◆ INSTRUCTIONS FOR THE TASK
The entries below are to be given back exactly, with images excluded.

◆ DATA IN THIS EXERCISE

[Start of section]

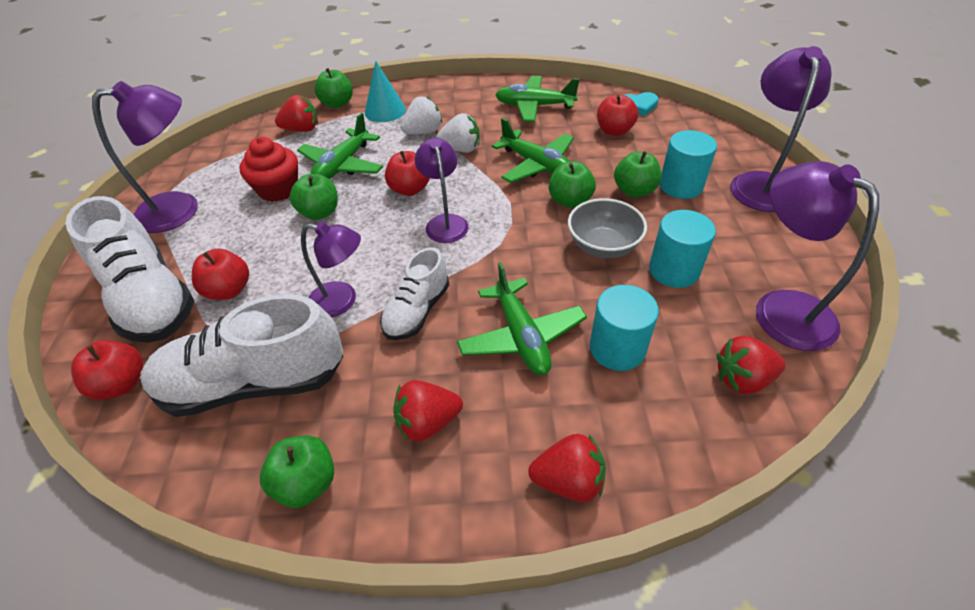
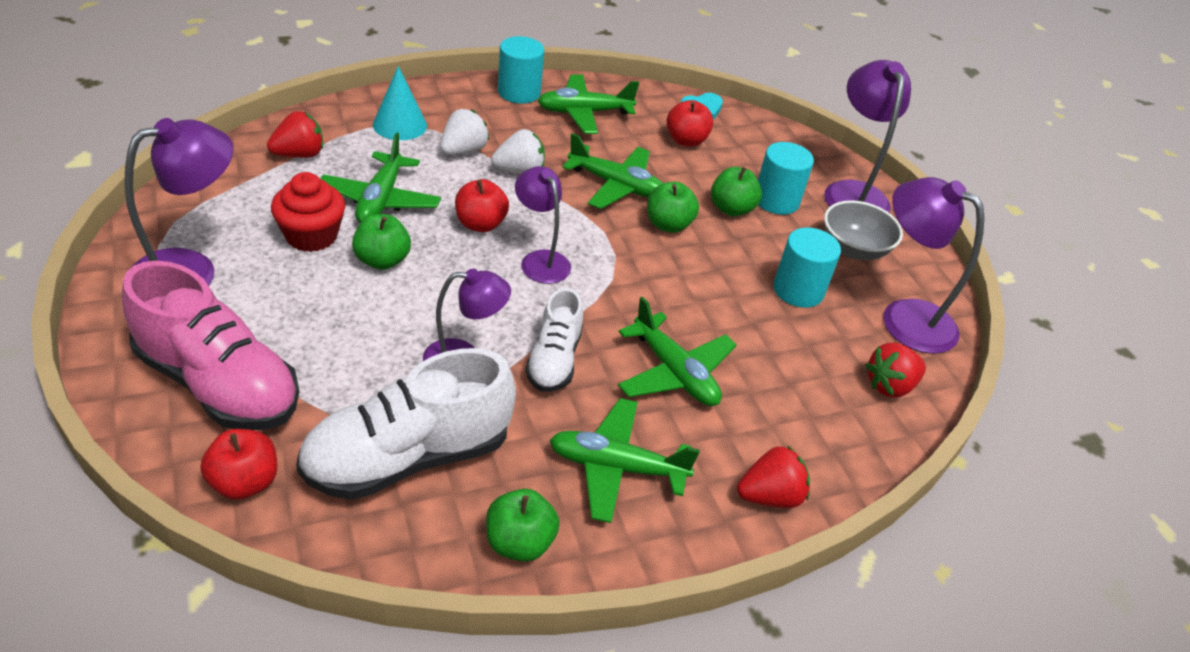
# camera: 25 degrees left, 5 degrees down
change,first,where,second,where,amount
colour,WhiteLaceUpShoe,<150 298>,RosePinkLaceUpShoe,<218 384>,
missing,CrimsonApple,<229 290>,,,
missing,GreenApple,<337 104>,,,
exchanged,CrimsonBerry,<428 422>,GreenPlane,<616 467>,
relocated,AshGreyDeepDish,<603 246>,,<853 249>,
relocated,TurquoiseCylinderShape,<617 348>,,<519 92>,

[End of section]

◆ TASK SOLUTION
# camera: 25 degrees left, 5 degrees down
change,first,where,second,where,amount
colour,WhiteLaceUpShoe,<150 298>,RosePinkLaceUpShoe,<218 384>,
missing,CrimsonApple,<229 290>,,,
missing,GreenApple,<337 104>,,,
exchanged,CrimsonBerry,<428 422>,GreenPlane,<616 467>,
relocated,AshGreyDeepDish,<603 246>,,<853 249>,
relocated,TurquoiseCylinderShape,<617 348>,,<519 92>,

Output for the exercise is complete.